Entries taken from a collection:
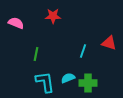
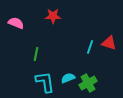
cyan line: moved 7 px right, 4 px up
green cross: rotated 30 degrees counterclockwise
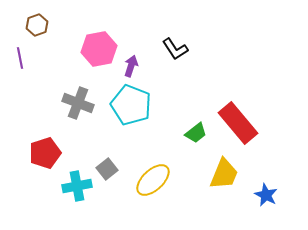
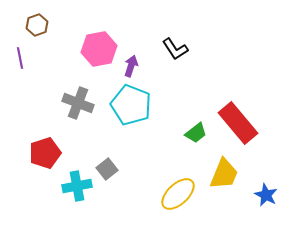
yellow ellipse: moved 25 px right, 14 px down
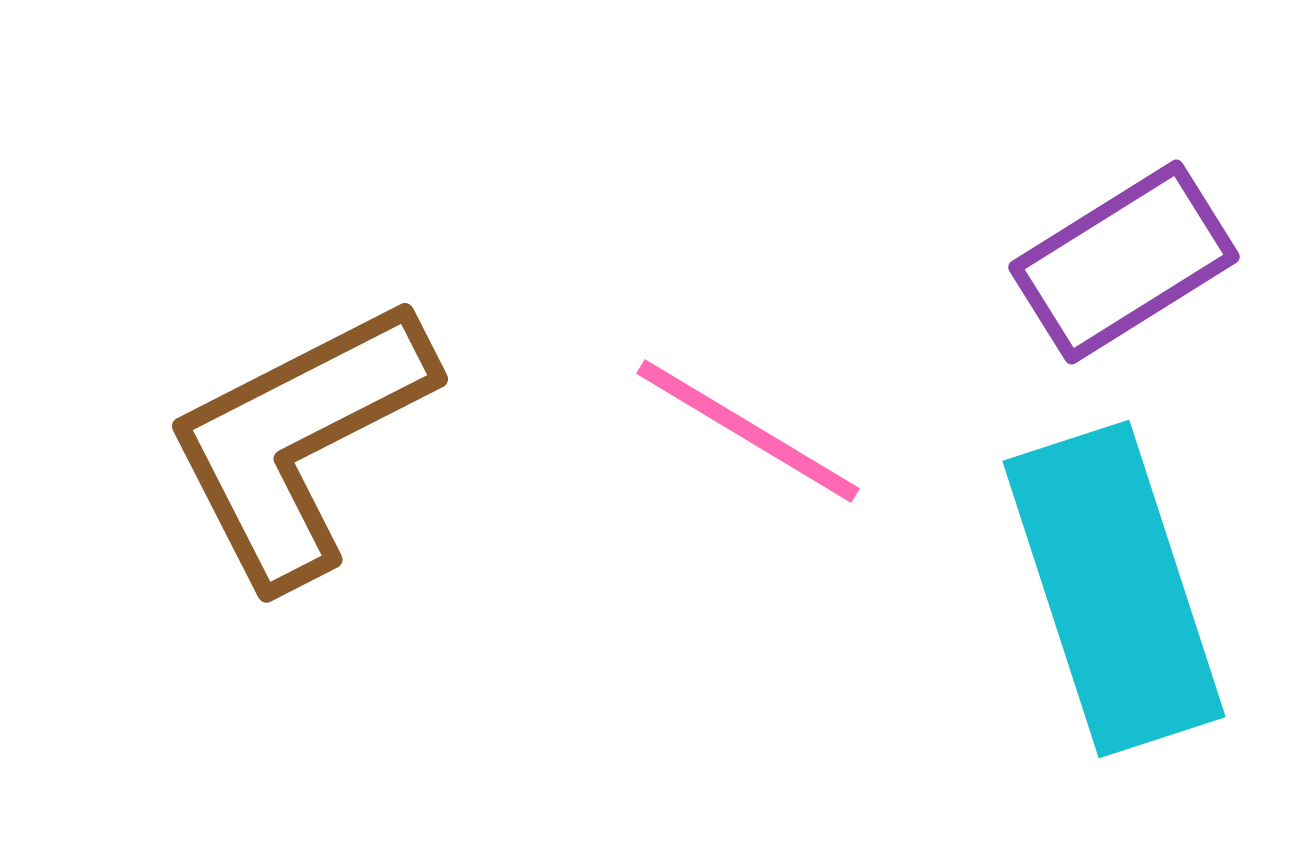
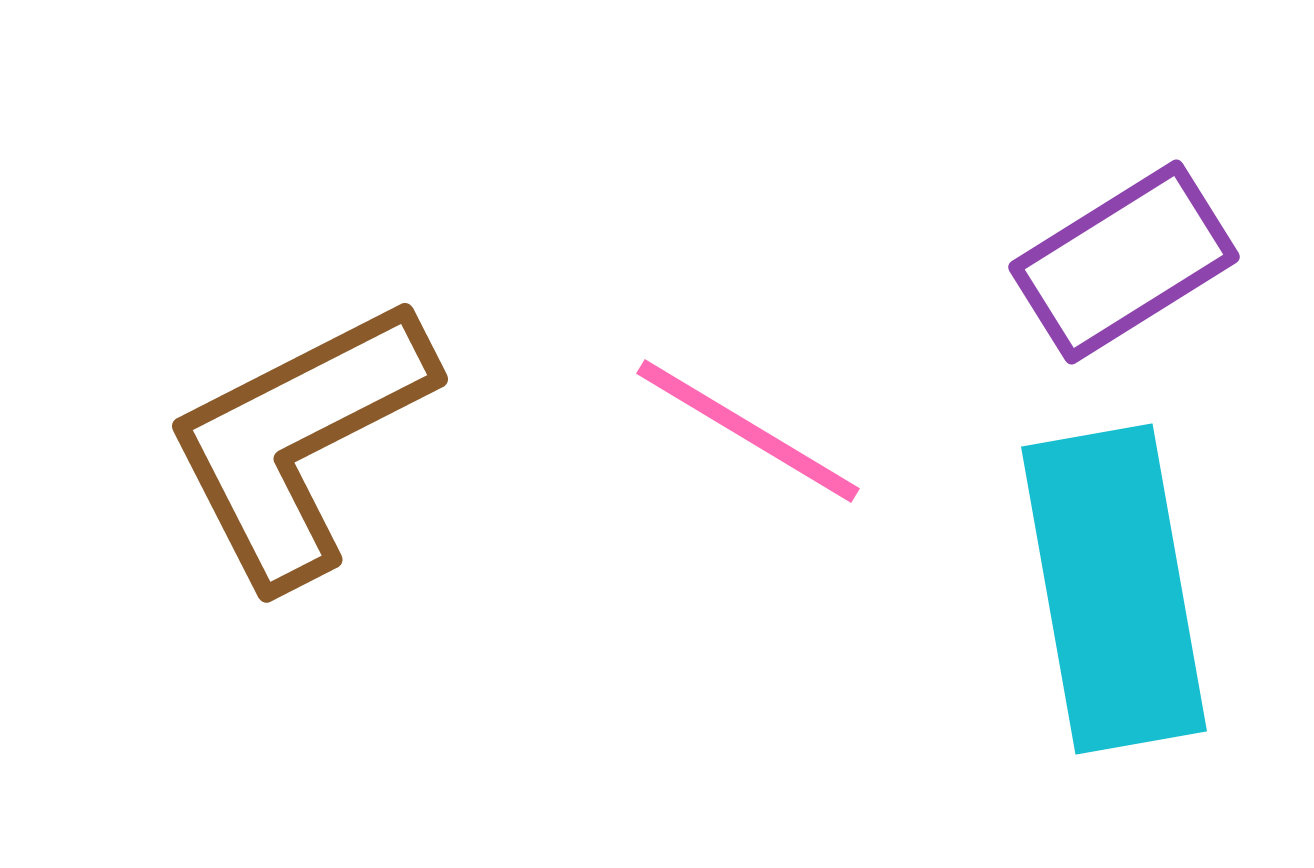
cyan rectangle: rotated 8 degrees clockwise
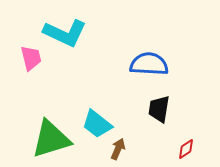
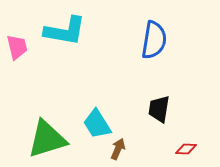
cyan L-shape: moved 2 px up; rotated 15 degrees counterclockwise
pink trapezoid: moved 14 px left, 11 px up
blue semicircle: moved 5 px right, 24 px up; rotated 96 degrees clockwise
cyan trapezoid: rotated 20 degrees clockwise
green triangle: moved 4 px left
red diamond: rotated 35 degrees clockwise
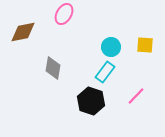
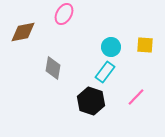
pink line: moved 1 px down
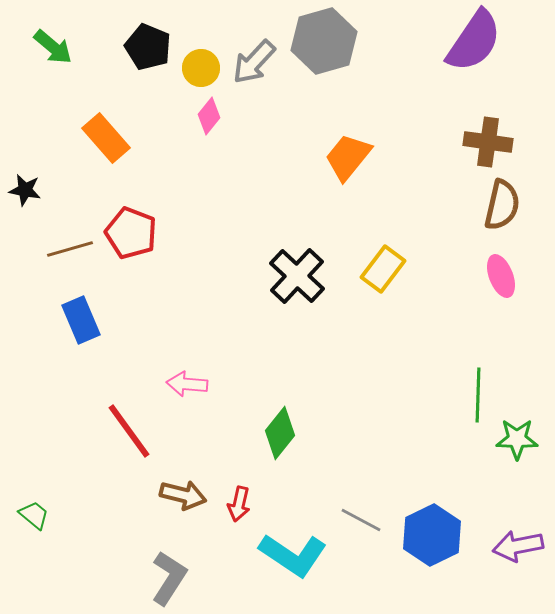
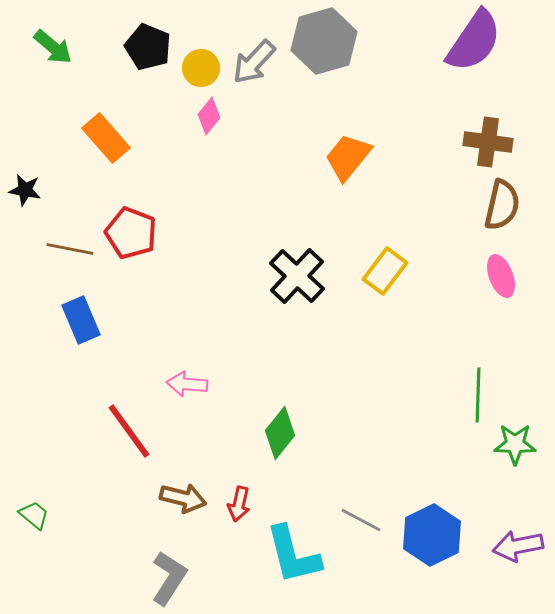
brown line: rotated 27 degrees clockwise
yellow rectangle: moved 2 px right, 2 px down
green star: moved 2 px left, 5 px down
brown arrow: moved 3 px down
cyan L-shape: rotated 42 degrees clockwise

**Task instructions**. Each entry above should be restated word for word, though no picture may appear in the copy.

**Solution to the exercise**.
cyan line: moved 7 px right, 4 px up
green cross: rotated 30 degrees counterclockwise
yellow ellipse: moved 25 px right, 14 px down
cyan rectangle: rotated 8 degrees clockwise
cyan L-shape: moved 2 px up; rotated 15 degrees counterclockwise
pink trapezoid: moved 14 px left, 11 px up
blue semicircle: moved 5 px right, 24 px up; rotated 96 degrees clockwise
cyan trapezoid: rotated 20 degrees clockwise
green triangle: moved 4 px left
red diamond: rotated 35 degrees clockwise
pink line: moved 1 px down
brown line: rotated 27 degrees clockwise
yellow rectangle: moved 2 px right, 2 px down
green star: moved 2 px left, 5 px down
brown arrow: moved 3 px down
cyan L-shape: rotated 42 degrees clockwise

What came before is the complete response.